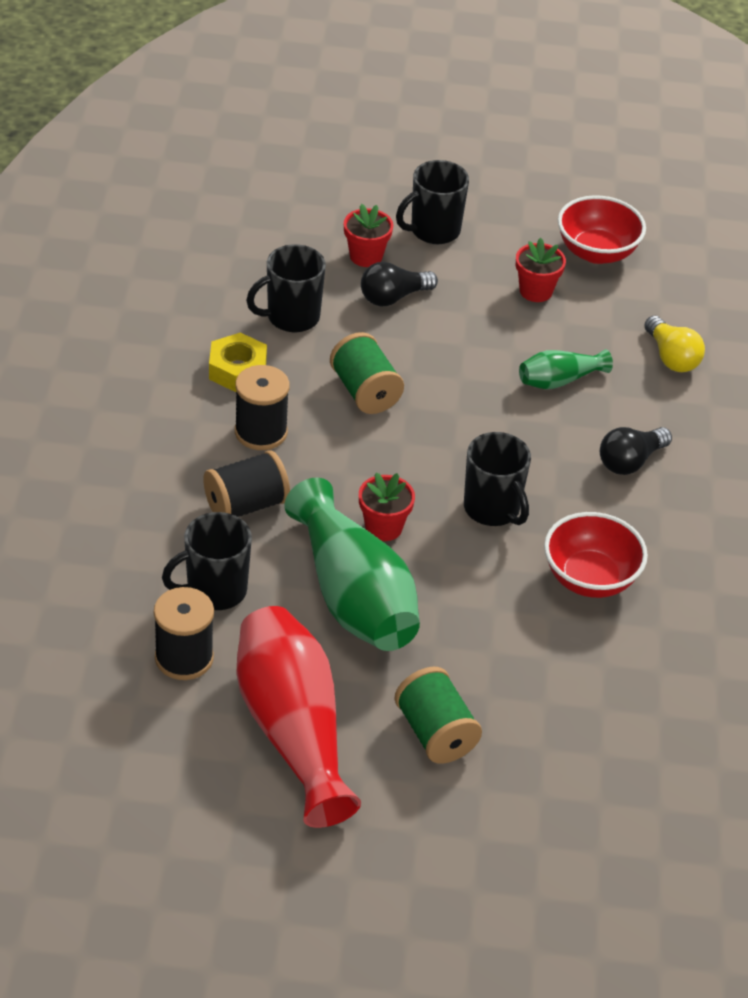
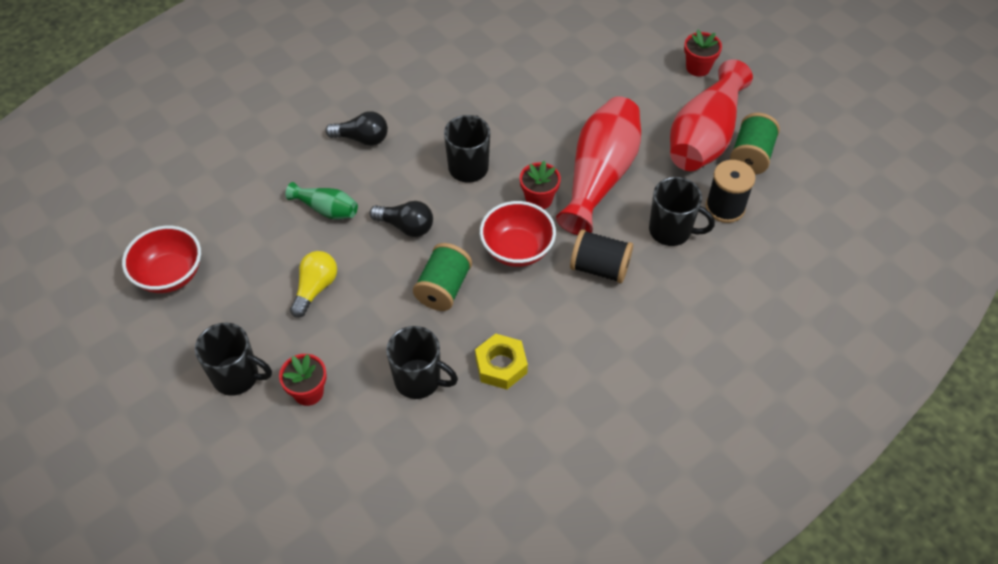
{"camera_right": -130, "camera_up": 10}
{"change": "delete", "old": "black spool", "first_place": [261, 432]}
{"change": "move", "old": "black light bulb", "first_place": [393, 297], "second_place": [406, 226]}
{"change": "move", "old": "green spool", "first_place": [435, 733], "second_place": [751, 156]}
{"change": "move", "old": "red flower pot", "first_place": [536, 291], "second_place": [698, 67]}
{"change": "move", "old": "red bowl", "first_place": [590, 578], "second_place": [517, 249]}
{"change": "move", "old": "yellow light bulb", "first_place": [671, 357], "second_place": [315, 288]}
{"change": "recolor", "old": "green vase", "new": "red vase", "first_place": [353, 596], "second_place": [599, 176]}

AIM OF THE TASK
Wherever the word "spool" occurs in the data, copy that whole line.

WRITTEN REPLY
{"change": "delete", "old": "black spool", "first_place": [261, 432]}
{"change": "move", "old": "green spool", "first_place": [435, 733], "second_place": [751, 156]}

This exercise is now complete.